Every line from the beginning of the records below up to the one holding "black hexagon: rotated 18 degrees clockwise" should be quoted exactly; leave out the rest.

=== Task data ===

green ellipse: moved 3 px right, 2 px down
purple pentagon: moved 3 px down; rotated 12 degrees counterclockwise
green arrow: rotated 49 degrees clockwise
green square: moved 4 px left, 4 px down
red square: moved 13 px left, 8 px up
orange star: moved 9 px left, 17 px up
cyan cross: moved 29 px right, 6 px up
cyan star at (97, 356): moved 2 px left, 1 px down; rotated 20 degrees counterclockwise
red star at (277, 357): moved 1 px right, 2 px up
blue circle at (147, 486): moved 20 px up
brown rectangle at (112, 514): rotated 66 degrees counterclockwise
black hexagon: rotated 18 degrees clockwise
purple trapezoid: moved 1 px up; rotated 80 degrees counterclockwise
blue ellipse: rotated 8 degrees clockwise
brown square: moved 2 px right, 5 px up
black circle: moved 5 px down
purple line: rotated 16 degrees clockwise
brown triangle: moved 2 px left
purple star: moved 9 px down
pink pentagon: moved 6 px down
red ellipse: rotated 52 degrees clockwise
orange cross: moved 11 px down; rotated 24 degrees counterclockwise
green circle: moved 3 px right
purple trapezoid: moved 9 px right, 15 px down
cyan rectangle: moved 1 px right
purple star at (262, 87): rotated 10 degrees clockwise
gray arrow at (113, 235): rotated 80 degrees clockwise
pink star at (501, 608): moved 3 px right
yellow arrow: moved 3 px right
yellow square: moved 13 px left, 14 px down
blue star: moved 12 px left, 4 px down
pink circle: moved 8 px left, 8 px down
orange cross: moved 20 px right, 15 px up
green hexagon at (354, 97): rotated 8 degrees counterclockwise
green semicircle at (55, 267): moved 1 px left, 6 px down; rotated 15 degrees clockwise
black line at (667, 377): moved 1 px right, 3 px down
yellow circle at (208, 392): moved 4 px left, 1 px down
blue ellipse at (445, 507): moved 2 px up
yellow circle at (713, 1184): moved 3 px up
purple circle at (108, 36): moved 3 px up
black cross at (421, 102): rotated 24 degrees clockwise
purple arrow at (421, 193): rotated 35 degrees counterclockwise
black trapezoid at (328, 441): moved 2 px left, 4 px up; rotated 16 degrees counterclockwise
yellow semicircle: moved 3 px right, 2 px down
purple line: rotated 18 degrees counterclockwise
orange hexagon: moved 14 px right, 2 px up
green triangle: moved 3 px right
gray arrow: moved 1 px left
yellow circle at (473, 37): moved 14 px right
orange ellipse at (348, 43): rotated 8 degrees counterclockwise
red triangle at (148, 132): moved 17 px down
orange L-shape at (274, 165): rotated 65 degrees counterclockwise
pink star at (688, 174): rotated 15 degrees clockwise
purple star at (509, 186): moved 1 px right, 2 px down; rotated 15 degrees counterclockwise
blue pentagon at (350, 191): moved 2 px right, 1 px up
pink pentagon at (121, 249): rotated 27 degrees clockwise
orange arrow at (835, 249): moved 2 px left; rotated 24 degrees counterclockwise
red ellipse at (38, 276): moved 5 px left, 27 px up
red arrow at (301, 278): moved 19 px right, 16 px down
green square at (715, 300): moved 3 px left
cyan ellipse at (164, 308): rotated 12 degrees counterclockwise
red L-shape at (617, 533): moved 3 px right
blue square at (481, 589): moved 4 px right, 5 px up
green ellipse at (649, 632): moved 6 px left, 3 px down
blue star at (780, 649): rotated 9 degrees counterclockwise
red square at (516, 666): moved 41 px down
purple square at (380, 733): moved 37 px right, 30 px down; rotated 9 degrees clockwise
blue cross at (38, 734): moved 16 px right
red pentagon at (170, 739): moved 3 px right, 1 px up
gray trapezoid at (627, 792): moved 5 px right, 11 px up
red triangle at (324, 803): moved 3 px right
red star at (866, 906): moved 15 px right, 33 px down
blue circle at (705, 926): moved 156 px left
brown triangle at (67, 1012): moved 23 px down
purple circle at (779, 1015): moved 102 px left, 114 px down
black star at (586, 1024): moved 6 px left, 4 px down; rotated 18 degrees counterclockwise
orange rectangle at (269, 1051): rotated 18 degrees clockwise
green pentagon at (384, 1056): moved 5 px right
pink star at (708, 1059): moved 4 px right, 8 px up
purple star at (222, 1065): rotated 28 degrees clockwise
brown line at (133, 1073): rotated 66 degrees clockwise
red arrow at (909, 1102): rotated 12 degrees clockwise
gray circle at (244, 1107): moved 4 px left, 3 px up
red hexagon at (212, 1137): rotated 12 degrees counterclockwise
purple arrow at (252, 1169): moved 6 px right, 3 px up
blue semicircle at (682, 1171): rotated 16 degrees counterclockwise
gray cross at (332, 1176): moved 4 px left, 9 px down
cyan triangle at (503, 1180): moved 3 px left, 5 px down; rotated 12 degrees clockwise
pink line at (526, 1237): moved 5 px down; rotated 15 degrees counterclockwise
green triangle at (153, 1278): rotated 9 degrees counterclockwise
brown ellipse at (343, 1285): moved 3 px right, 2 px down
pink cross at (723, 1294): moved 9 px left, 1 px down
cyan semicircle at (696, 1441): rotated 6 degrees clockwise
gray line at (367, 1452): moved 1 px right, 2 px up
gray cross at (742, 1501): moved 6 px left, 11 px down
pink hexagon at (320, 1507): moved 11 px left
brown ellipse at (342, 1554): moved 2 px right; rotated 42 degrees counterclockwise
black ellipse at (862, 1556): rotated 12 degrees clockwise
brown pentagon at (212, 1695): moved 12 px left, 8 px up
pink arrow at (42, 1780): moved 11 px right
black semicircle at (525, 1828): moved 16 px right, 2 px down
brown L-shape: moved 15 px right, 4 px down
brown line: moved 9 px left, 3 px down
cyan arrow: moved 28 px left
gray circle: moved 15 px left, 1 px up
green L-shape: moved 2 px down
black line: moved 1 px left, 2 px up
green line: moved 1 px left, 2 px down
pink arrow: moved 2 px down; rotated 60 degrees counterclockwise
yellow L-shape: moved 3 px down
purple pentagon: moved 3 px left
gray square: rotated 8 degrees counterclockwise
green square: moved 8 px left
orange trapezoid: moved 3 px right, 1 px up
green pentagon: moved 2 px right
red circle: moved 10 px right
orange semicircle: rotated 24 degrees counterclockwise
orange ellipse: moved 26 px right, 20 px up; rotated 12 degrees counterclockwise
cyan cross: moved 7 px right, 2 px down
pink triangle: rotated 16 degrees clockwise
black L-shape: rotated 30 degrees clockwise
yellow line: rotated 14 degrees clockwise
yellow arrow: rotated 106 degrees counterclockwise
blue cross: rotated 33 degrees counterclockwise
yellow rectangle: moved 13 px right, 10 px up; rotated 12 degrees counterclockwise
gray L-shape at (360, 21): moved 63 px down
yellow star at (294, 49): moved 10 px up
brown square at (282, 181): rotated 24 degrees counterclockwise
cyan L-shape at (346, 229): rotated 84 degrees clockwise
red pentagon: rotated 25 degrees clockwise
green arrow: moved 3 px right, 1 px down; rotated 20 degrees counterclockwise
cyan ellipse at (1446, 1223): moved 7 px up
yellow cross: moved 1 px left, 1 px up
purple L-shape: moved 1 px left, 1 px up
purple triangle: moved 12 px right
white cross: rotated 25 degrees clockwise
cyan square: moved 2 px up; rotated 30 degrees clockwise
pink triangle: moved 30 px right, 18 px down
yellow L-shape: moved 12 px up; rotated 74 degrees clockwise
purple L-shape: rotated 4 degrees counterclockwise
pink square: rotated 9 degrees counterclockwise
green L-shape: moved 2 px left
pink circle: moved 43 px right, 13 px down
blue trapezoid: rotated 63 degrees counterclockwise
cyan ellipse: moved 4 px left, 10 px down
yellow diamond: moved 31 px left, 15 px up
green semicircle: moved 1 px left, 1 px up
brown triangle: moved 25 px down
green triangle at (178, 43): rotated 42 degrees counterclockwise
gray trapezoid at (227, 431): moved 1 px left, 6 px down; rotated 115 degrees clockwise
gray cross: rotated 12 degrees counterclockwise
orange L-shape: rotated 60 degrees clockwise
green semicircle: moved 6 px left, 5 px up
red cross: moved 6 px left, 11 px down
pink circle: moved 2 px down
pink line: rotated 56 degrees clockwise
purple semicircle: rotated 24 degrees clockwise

===

### Exercise solution
green ellipse: moved 3 px right, 2 px down
purple pentagon: moved 3 px down; rotated 12 degrees counterclockwise
green arrow: rotated 49 degrees clockwise
green square: moved 4 px left, 4 px down
red square: moved 13 px left, 8 px up
orange star: moved 9 px left, 17 px up
cyan cross: moved 29 px right, 6 px up
cyan star at (97, 356): moved 2 px left, 1 px down; rotated 20 degrees counterclockwise
red star at (277, 357): moved 1 px right, 2 px up
blue circle at (147, 486): moved 20 px up
brown rectangle at (112, 514): rotated 66 degrees counterclockwise
black hexagon: rotated 18 degrees clockwise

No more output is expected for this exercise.